BEGIN TASK MATERIAL

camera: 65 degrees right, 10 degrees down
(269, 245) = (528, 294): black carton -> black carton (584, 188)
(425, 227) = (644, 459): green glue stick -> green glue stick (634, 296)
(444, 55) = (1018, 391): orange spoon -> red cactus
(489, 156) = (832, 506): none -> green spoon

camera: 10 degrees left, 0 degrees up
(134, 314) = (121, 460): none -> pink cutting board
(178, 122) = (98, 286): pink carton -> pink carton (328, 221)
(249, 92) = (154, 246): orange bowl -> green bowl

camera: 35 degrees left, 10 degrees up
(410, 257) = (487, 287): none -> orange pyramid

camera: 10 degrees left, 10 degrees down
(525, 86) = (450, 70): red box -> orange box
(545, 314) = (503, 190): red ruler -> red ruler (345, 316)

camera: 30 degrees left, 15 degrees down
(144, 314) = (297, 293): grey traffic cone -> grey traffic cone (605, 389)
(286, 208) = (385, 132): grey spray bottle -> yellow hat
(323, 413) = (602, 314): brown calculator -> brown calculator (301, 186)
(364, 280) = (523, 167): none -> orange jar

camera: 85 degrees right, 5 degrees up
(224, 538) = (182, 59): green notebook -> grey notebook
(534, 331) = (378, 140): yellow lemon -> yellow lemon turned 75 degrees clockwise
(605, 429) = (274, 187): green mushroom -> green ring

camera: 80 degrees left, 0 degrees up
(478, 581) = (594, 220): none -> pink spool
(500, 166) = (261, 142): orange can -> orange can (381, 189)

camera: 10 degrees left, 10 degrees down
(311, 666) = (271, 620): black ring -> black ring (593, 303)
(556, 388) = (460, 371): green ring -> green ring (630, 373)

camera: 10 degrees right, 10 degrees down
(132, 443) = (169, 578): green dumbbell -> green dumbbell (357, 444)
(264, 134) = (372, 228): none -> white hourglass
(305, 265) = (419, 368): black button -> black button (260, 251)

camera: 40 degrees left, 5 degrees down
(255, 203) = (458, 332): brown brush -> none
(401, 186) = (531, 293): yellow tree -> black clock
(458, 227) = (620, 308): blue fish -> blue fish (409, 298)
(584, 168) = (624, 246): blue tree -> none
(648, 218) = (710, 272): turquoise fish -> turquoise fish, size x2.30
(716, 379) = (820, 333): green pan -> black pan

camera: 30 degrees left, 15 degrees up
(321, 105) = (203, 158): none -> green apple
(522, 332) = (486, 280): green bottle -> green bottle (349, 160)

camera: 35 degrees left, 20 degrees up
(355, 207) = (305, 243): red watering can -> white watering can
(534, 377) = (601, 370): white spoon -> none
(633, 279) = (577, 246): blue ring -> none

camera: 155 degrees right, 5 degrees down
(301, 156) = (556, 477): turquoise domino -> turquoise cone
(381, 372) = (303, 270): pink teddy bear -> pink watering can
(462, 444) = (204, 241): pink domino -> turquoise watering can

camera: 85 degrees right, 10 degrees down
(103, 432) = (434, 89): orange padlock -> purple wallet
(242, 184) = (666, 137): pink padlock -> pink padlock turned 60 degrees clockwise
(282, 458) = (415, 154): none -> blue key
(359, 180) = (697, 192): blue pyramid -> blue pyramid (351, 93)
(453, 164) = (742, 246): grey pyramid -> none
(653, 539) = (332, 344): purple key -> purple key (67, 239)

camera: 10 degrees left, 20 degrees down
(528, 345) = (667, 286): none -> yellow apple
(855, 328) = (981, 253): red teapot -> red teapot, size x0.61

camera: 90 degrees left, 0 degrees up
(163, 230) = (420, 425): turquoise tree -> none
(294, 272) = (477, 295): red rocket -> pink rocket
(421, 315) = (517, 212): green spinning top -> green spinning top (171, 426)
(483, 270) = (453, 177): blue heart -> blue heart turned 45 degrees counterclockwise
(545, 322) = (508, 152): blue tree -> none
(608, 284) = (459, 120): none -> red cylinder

END TASK MATERIAL

The output should consist only of the lines from the one with "camera: 90 degrees left, 0 degrees up" through the final line of the records above, exactly.

# RESULT BELOW:
camera: 90 degrees left, 0 degrees up
(163, 230) = (420, 425): turquoise tree -> none
(294, 272) = (477, 295): red rocket -> pink rocket
(421, 315) = (517, 212): green spinning top -> green spinning top (171, 426)
(483, 270) = (453, 177): blue heart -> blue heart turned 45 degrees counterclockwise
(545, 322) = (508, 152): blue tree -> none
(608, 284) = (459, 120): none -> red cylinder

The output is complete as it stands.